- What to do:
Search the material below for the string "blue". Return every line that holds it.

- Available records:
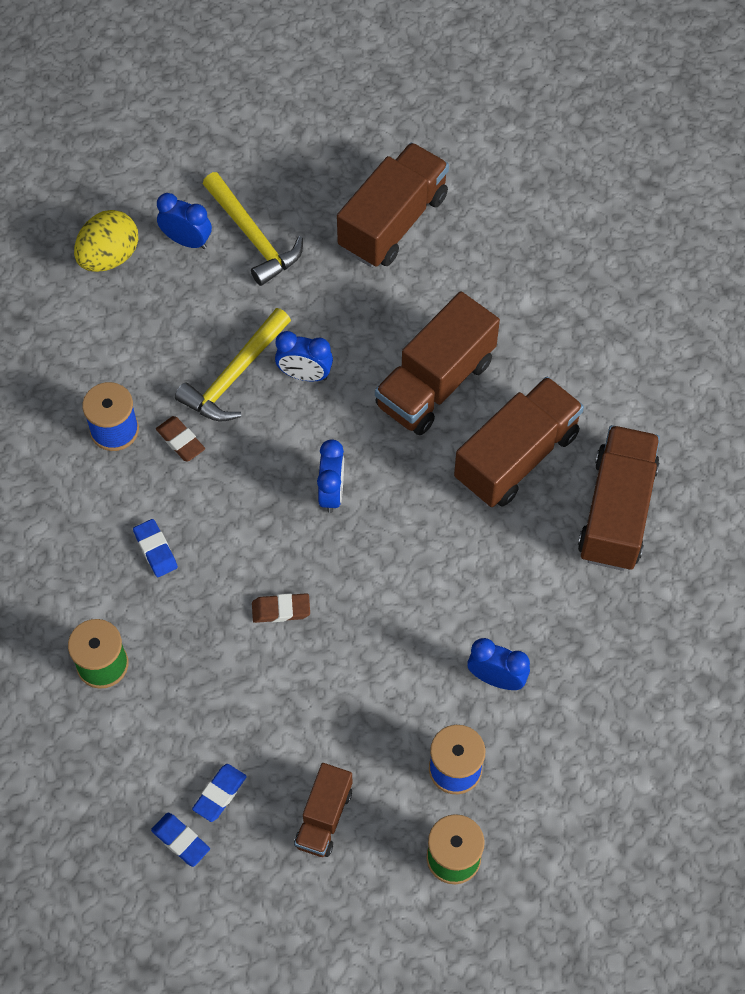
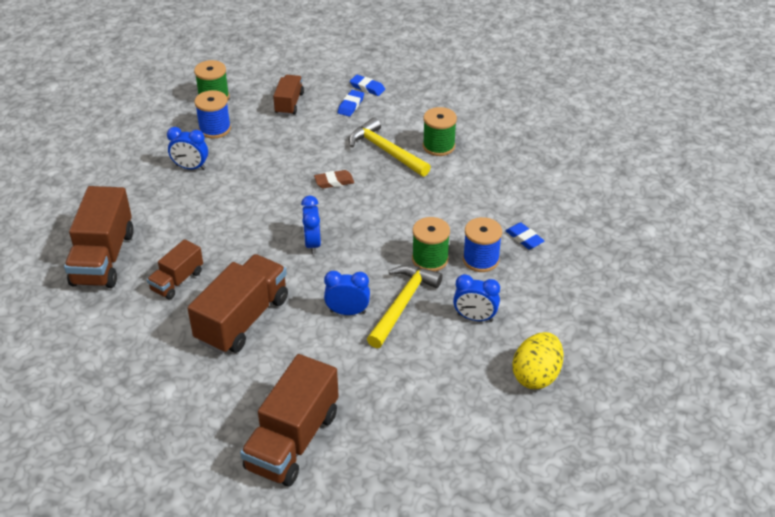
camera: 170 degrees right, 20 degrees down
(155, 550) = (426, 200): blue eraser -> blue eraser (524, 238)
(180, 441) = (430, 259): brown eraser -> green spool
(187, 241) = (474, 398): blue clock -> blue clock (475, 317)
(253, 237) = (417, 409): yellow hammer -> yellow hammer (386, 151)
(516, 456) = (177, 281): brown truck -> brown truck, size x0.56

- Task output:
(155, 550) = (426, 200): blue eraser -> blue eraser (524, 238)
(187, 241) = (474, 398): blue clock -> blue clock (475, 317)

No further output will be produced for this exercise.